** WHAT IS REQUIRED **
For this exercise, output the line containing "(286, 189) = (404, 245): brown" and every line after it through the end of the records, exactly, and no other line.

[DATASET RECORDS — start]

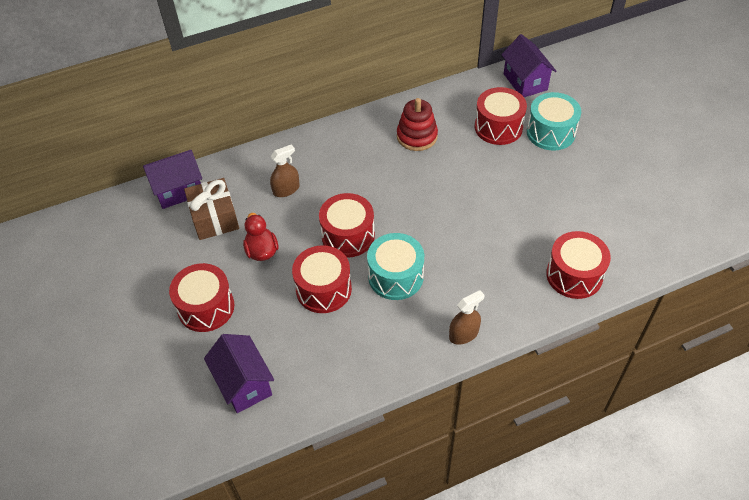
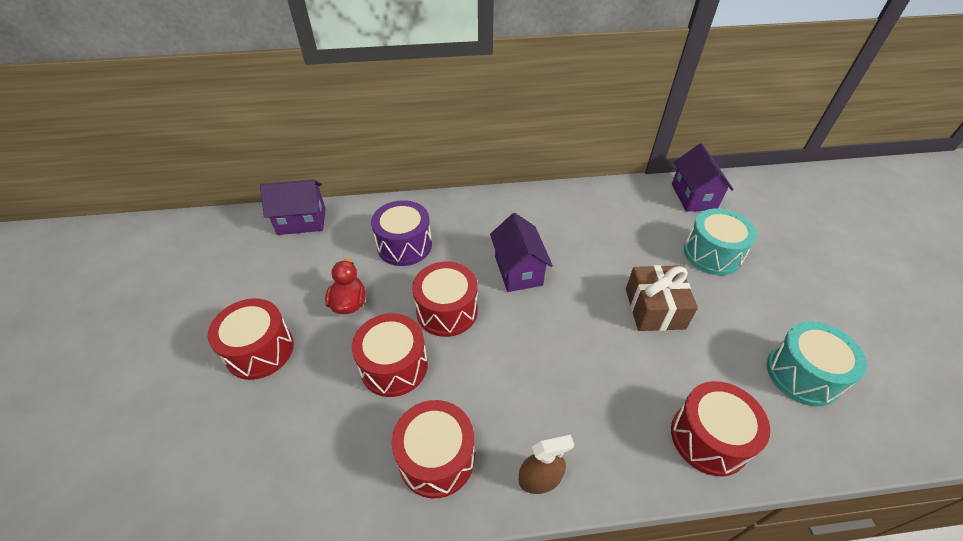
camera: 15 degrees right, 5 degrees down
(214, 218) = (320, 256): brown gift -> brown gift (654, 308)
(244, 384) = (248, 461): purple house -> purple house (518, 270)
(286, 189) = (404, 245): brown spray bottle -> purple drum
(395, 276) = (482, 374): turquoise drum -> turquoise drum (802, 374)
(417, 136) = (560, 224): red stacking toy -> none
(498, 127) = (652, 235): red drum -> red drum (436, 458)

[DATASET RECORDS — finish]

** WORKED SOLUTION **
(286, 189) = (404, 245): brown spray bottle -> purple drum
(395, 276) = (482, 374): turquoise drum -> turquoise drum (802, 374)
(417, 136) = (560, 224): red stacking toy -> none
(498, 127) = (652, 235): red drum -> red drum (436, 458)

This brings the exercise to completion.